_DIRECTIONS_
Only one stretch of the listing below is wanted. Give it again exactly, from the line with "TOF pin XSHUT: D4 -> RX" through the line with "TOF2 pin XSHUT: D8 -> none".

_INFORMATION SUPPLIED_

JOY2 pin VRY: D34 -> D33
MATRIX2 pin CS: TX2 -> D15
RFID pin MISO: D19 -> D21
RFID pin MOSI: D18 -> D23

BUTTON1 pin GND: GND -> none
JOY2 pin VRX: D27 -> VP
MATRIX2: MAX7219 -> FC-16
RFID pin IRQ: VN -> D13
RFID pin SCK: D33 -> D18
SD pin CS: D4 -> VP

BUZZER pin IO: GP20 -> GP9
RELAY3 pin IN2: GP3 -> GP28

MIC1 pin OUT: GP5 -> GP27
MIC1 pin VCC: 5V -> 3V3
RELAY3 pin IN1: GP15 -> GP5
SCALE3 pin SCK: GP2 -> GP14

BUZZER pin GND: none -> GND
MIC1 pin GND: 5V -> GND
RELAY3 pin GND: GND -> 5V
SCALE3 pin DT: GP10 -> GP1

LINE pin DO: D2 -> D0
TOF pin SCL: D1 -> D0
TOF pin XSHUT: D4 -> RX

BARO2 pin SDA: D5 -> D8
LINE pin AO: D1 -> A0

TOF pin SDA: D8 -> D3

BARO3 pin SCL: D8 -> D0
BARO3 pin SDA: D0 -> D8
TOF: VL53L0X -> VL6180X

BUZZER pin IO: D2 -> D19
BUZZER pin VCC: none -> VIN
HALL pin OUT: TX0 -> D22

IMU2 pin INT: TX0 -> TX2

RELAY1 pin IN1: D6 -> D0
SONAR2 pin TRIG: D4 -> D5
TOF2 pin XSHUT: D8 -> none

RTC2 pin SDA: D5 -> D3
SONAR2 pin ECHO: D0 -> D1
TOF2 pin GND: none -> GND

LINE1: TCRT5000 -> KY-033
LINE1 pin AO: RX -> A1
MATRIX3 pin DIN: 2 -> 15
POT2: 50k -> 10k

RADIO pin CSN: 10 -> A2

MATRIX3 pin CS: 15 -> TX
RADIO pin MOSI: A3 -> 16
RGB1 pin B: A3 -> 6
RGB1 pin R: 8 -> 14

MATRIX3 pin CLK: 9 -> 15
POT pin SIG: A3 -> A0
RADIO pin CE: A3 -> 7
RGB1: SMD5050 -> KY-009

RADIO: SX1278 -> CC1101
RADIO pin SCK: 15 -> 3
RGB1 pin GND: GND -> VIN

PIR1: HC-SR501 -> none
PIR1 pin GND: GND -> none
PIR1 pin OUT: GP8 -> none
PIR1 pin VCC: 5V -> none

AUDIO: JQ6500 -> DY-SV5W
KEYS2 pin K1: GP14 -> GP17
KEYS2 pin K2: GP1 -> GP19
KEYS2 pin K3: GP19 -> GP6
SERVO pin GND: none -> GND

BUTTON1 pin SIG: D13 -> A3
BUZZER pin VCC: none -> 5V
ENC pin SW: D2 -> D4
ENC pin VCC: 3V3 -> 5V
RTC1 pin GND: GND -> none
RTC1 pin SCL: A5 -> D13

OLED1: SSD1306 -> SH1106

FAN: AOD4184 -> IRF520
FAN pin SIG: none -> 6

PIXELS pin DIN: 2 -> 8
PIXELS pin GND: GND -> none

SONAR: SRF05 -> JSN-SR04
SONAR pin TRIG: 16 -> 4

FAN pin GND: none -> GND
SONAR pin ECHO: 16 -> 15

_EXERCISE RESULT_
TOF pin XSHUT: D4 -> RX

BARO2 pin SDA: D5 -> D8
LINE pin AO: D1 -> A0

TOF pin SDA: D8 -> D3

BARO3 pin SCL: D8 -> D0
BARO3 pin SDA: D0 -> D8
TOF: VL53L0X -> VL6180X

BUZZER pin IO: D2 -> D19
BUZZER pin VCC: none -> VIN
HALL pin OUT: TX0 -> D22

IMU2 pin INT: TX0 -> TX2

RELAY1 pin IN1: D6 -> D0
SONAR2 pin TRIG: D4 -> D5
TOF2 pin XSHUT: D8 -> none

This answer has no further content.